● **About this exercise**
Search the records below for the line containing "IC37: XNOR CD4077". Write out that line and every line after it exactly as written.

● **Data to examine**
***

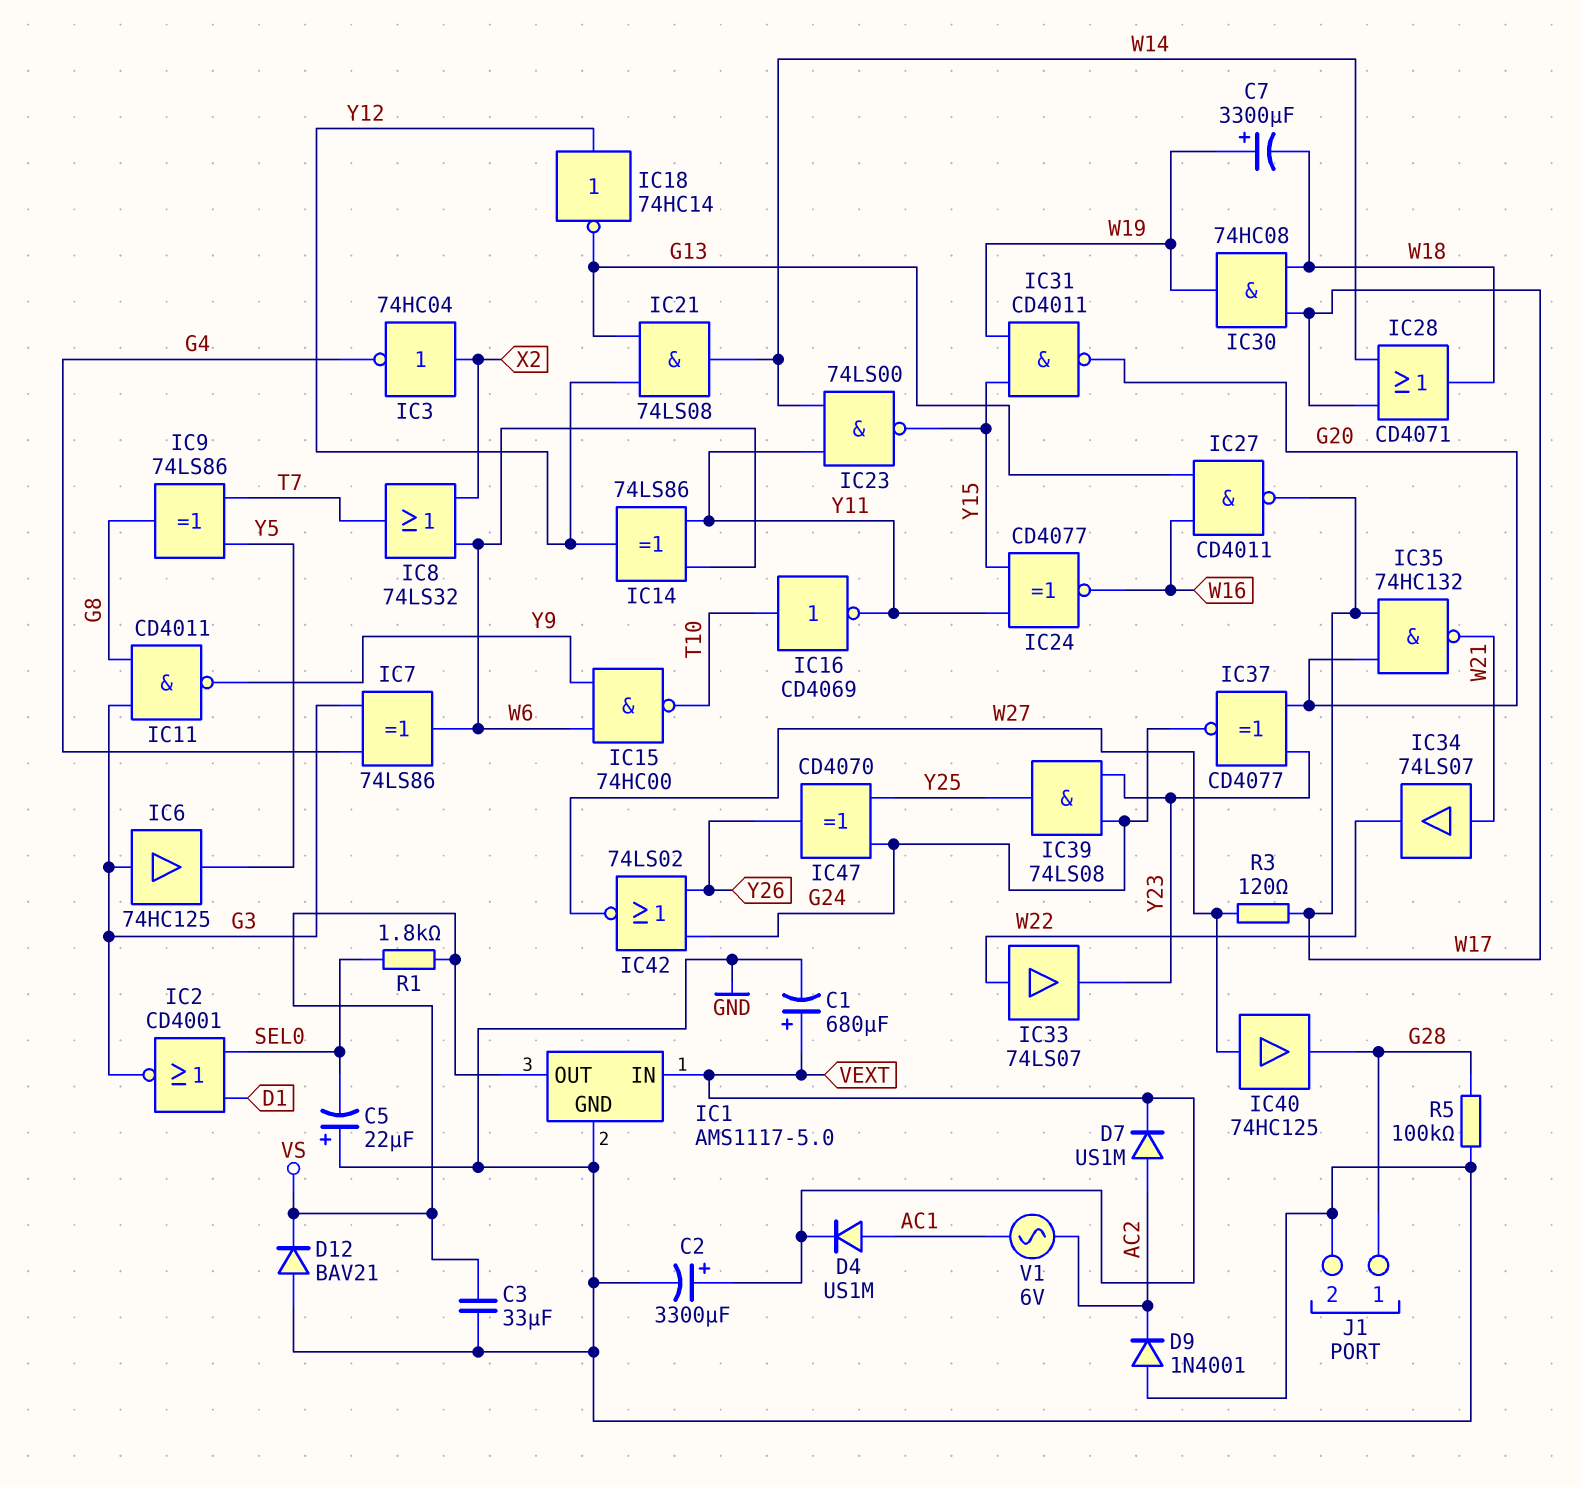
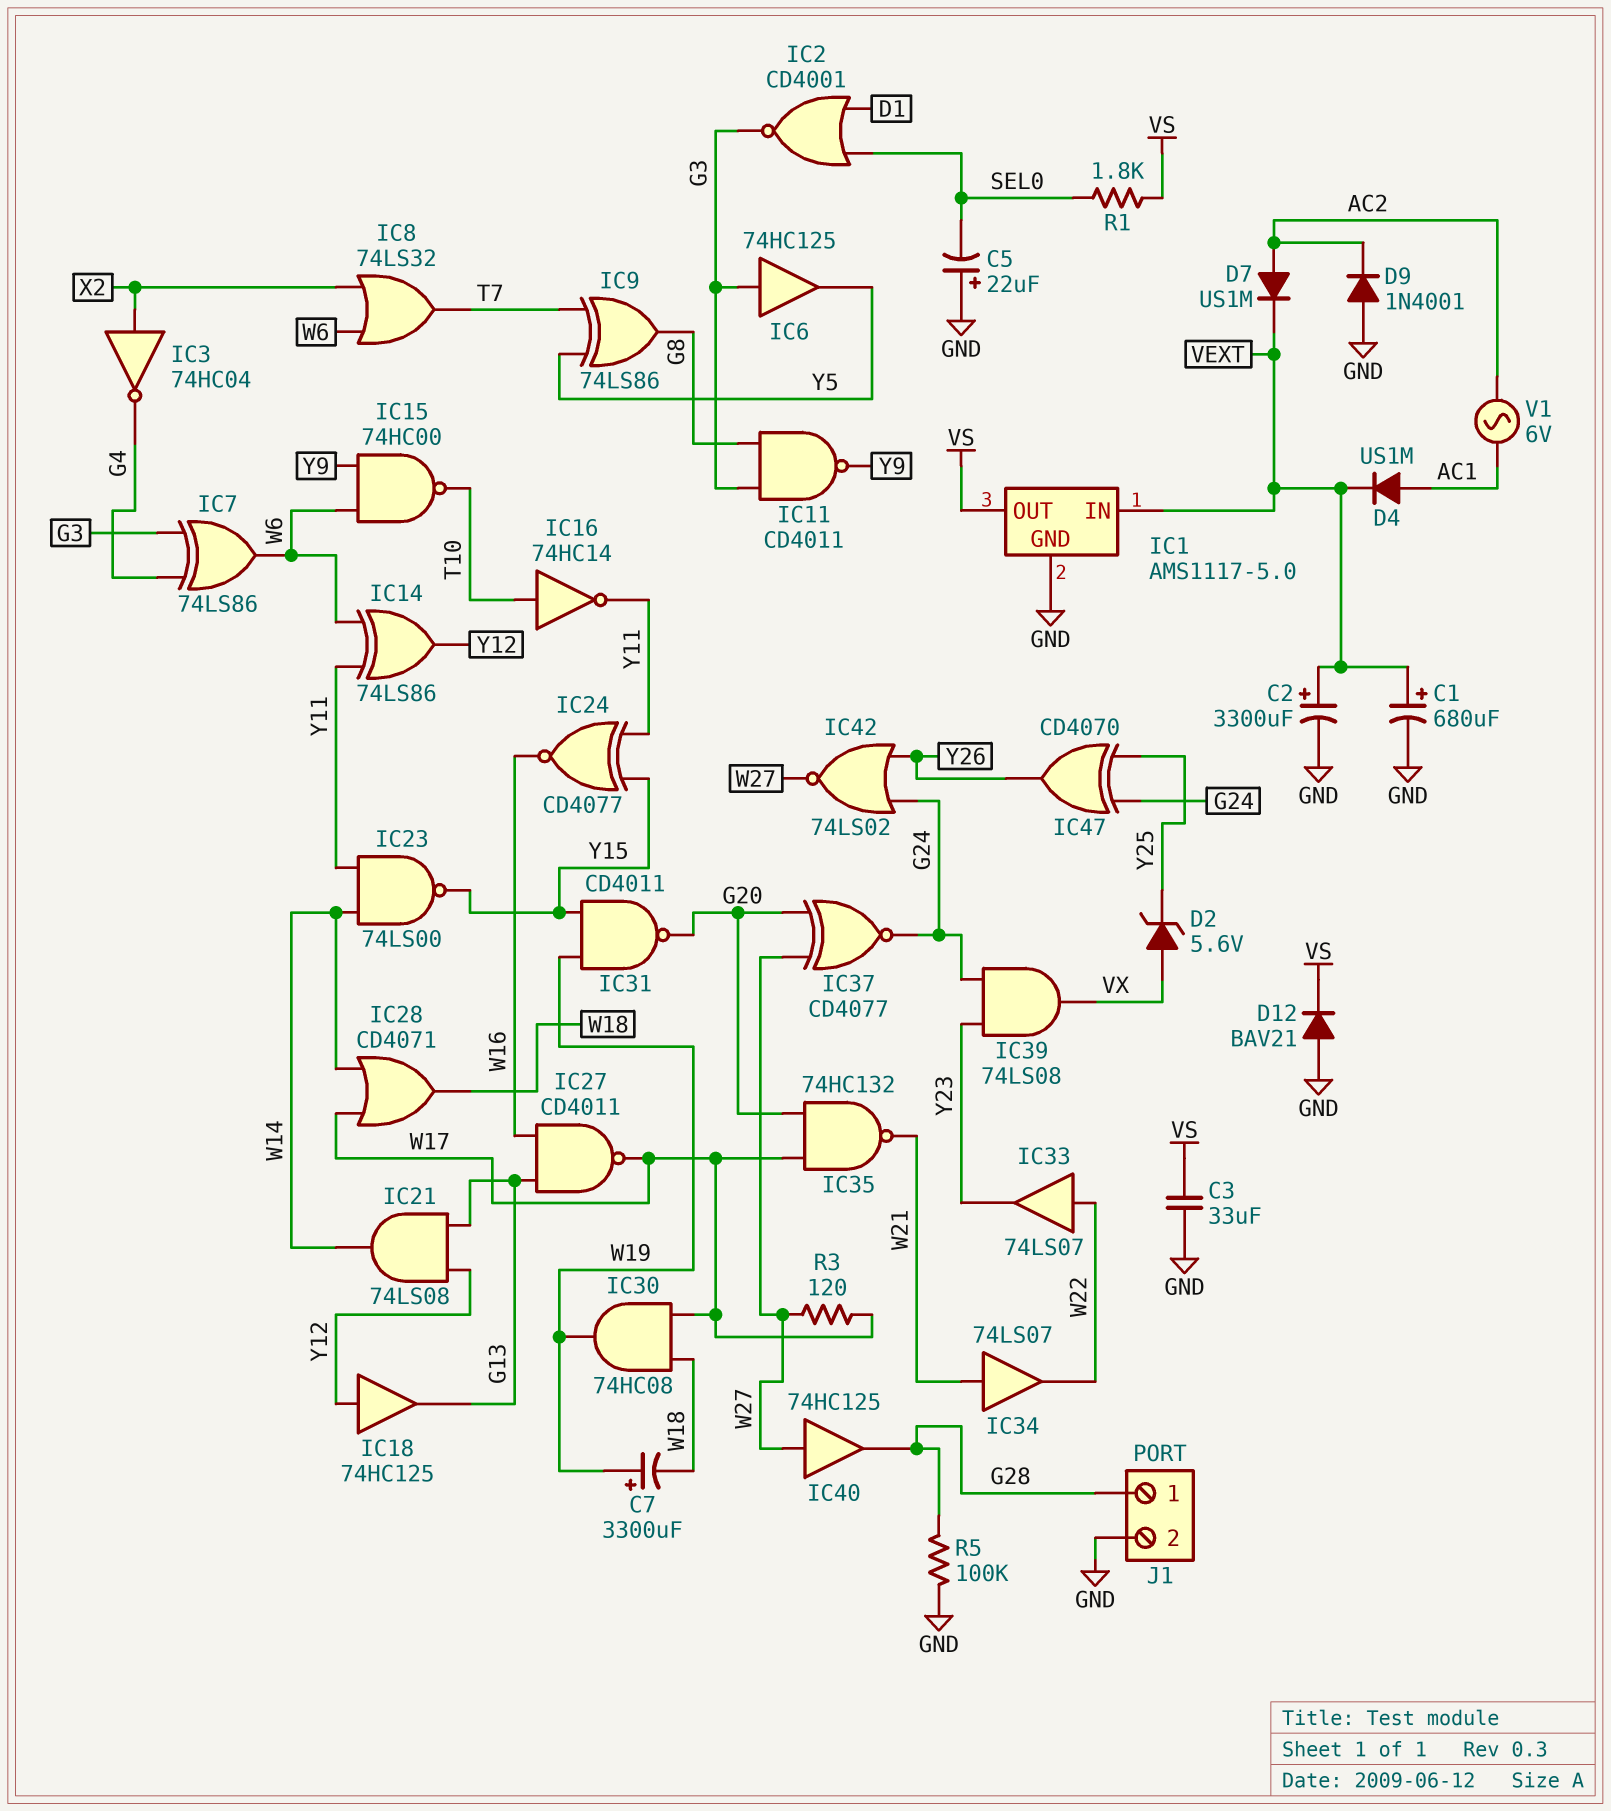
D2: none -> zener 5.6V (A VX, K Y25)
IC16: NOT CD4069 (in T10, out Y11) -> NOT 74HC14 (in T10, out Y11)
IC18: NOT 74HC14 (in Y12, out G13) -> buffer 74HC125 (in Y12, out G13)
IC37: XNOR CD4077 (in G20, in Y23, out G24) -> XNOR CD4077 (in G20, in W27, out G24)
IC39: AND 74LS08 (in G24, in Y23, out Y25) -> AND 74LS08 (in G24, in Y23, out VX)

***

● **Result of this exercise**
IC37: XNOR CD4077 (in G20, in Y23, out G24) -> XNOR CD4077 (in G20, in W27, out G24)
IC39: AND 74LS08 (in G24, in Y23, out Y25) -> AND 74LS08 (in G24, in Y23, out VX)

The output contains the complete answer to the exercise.